DESCRIPTION OF THE TASK
Could you retype exactly the line containing "yellow bowling pin: 1 -> 4" and every line after it in the data below, leaving out the pictures?

ENTRIES PROVIDED
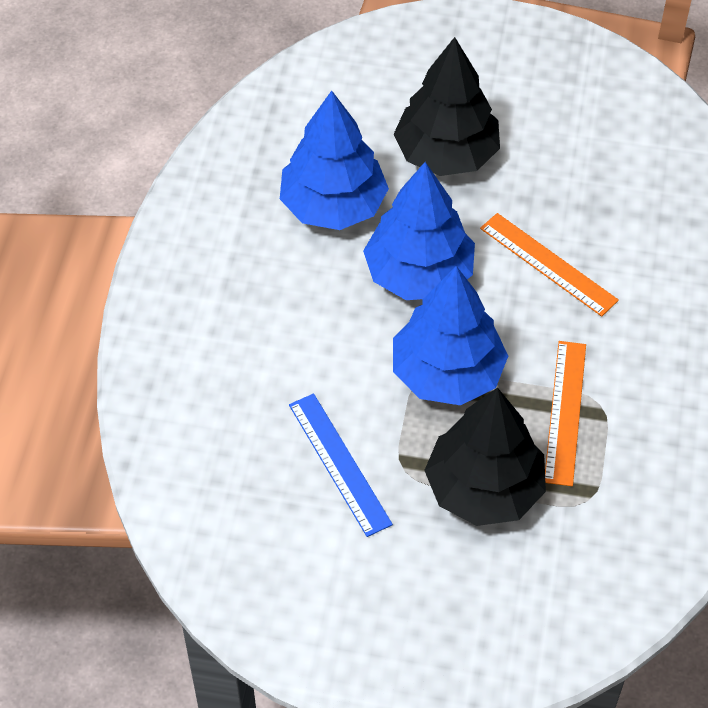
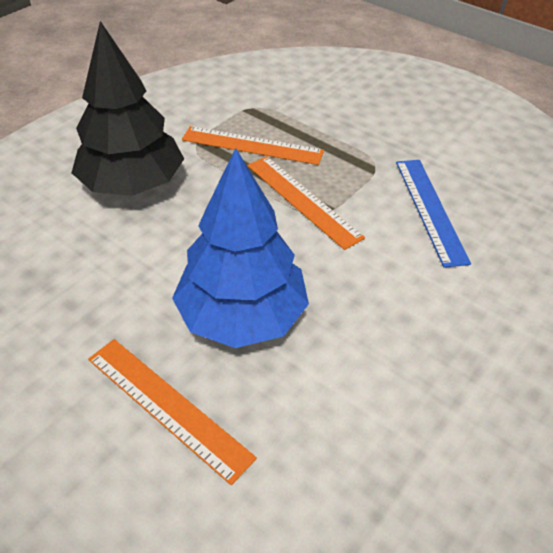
black tree: 2 -> 1
blue tree: 3 -> 1
orange ruler: 2 -> 3

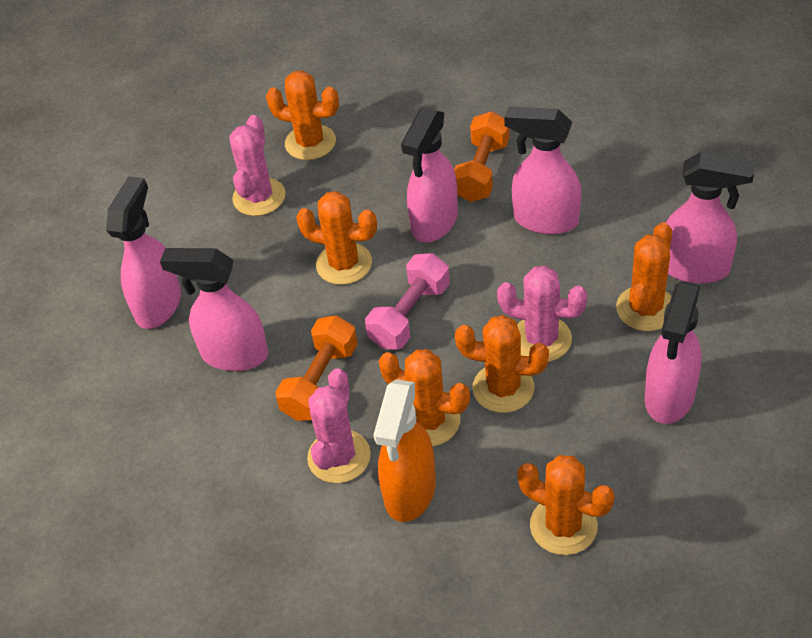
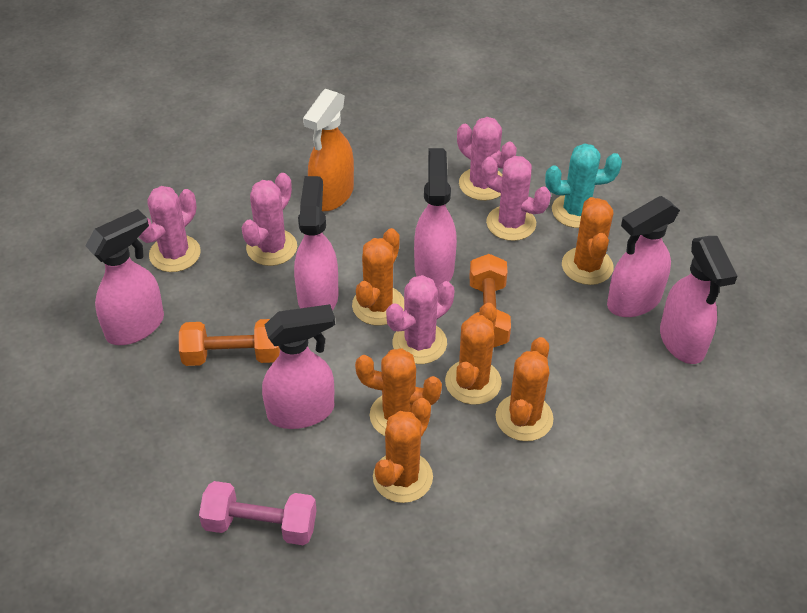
pink cactus: 3 -> 5
turquoise cactus: 0 -> 1

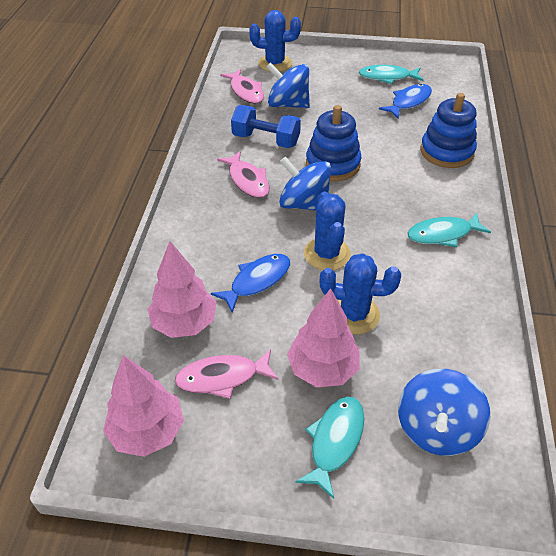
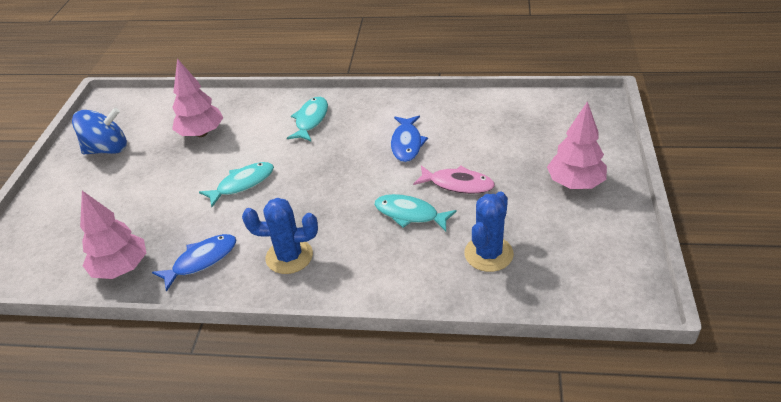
blue cactus: 3 -> 2
blue dumbbell: 1 -> 0
blue spinning top: 3 -> 1
blue stacking toy: 2 -> 0
pink fish: 3 -> 1

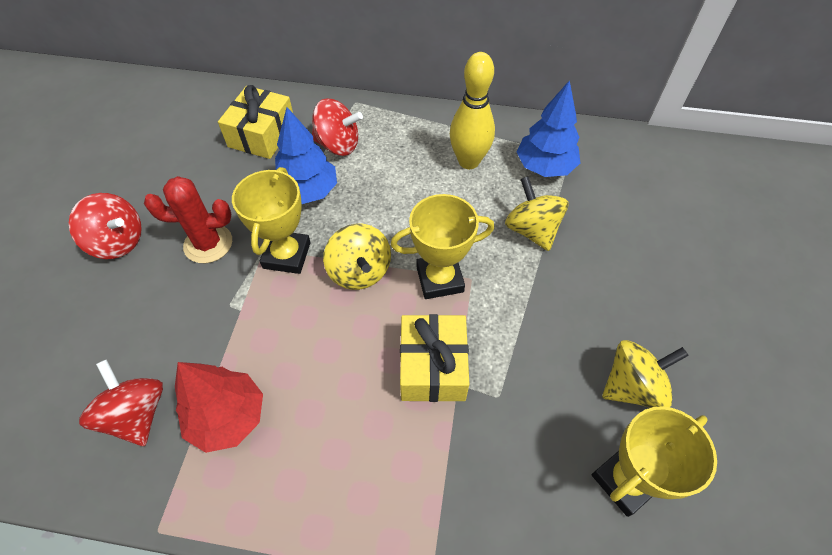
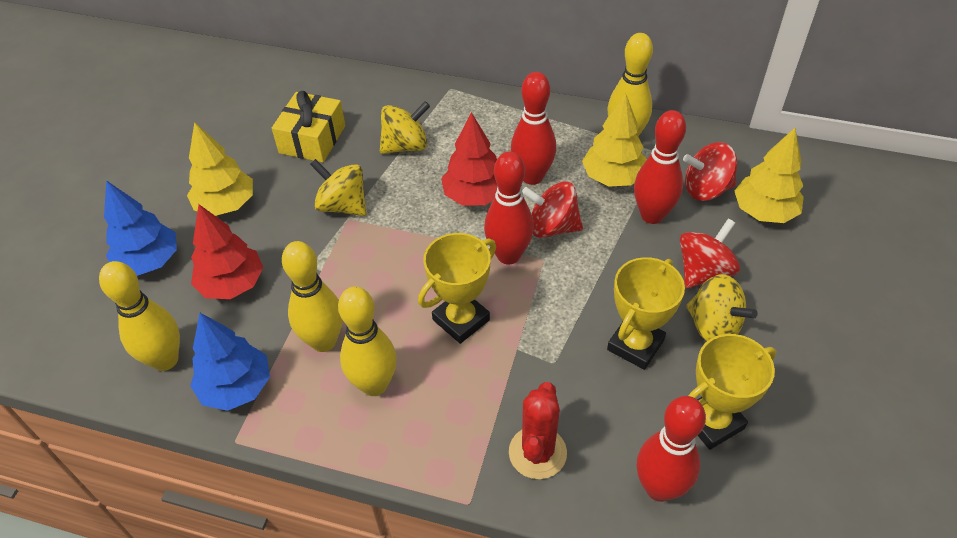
red bowling pin: 0 -> 4
red tree: 1 -> 2
yellow bowling pin: 1 -> 4
yellow gift: 2 -> 1
yellow tree: 0 -> 3

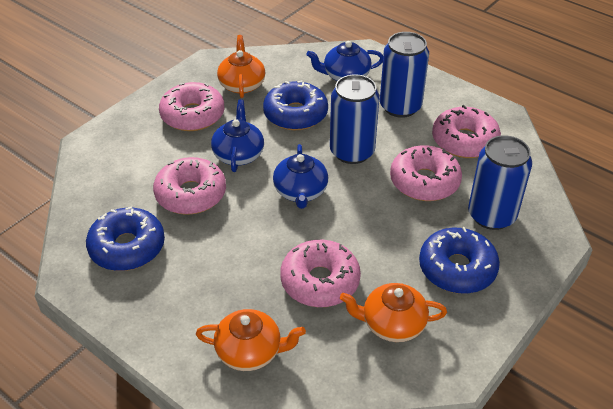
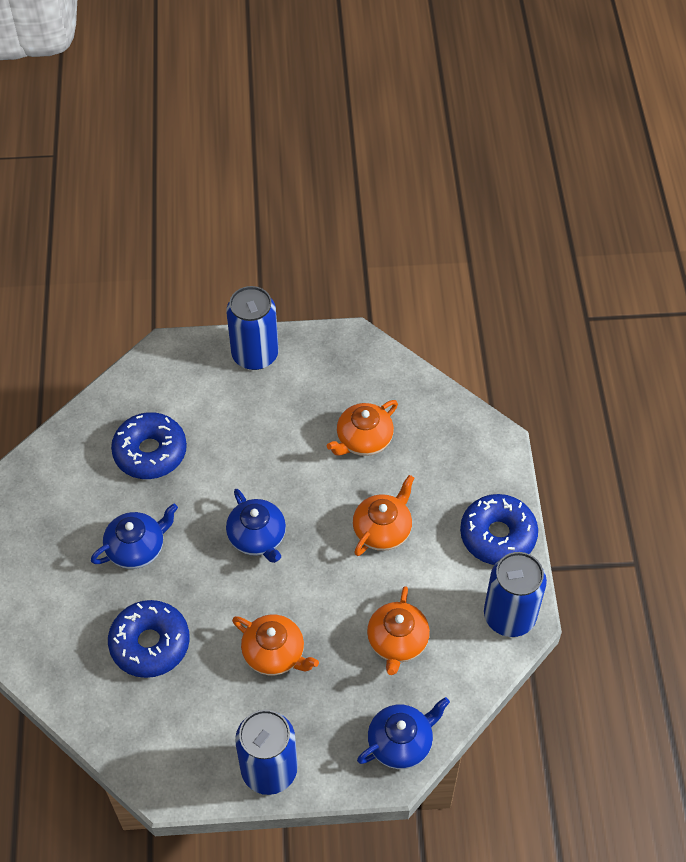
orange teapot: 3 -> 4
pink donut: 5 -> 0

SOLUTION TO THE PROBLEM
yellow bowling pin: 1 -> 4
yellow gift: 2 -> 1
yellow tree: 0 -> 3

orange teapot: 3 -> 4
pink donut: 5 -> 0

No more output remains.